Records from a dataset
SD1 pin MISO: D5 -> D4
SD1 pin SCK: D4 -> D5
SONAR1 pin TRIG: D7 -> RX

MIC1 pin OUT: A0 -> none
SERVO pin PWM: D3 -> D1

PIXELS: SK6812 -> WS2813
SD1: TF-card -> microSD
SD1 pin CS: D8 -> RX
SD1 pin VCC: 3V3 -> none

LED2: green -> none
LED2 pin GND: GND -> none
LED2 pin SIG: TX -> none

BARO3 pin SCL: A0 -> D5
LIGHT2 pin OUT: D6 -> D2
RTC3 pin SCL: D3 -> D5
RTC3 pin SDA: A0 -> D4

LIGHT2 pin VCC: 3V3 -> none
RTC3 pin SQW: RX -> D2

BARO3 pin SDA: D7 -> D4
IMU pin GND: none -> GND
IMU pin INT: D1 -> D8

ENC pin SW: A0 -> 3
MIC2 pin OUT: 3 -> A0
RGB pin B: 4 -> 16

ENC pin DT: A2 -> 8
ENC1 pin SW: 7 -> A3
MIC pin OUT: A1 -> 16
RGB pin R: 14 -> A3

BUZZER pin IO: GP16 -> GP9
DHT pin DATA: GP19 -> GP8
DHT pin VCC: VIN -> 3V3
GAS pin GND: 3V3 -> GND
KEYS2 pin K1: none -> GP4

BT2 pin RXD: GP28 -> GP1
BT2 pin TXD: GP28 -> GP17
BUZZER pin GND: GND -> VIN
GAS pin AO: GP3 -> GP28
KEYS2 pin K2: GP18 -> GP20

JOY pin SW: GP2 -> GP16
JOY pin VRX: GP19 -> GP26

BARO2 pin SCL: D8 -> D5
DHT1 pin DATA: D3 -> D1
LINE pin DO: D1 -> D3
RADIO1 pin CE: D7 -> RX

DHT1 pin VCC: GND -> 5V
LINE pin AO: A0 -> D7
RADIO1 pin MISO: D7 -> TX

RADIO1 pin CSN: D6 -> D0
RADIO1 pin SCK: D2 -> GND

■ PROBLEM DESCRIPTION ■
Return only the lines between the one holding "IMU pin GND: none -> GND" and the one holding "BT2 pin TXD: GP28 -> GP17", inclusive, exactly as they appear above.

■ ANSWER BELOW ■
IMU pin GND: none -> GND
IMU pin INT: D1 -> D8

ENC pin SW: A0 -> 3
MIC2 pin OUT: 3 -> A0
RGB pin B: 4 -> 16

ENC pin DT: A2 -> 8
ENC1 pin SW: 7 -> A3
MIC pin OUT: A1 -> 16
RGB pin R: 14 -> A3

BUZZER pin IO: GP16 -> GP9
DHT pin DATA: GP19 -> GP8
DHT pin VCC: VIN -> 3V3
GAS pin GND: 3V3 -> GND
KEYS2 pin K1: none -> GP4

BT2 pin RXD: GP28 -> GP1
BT2 pin TXD: GP28 -> GP17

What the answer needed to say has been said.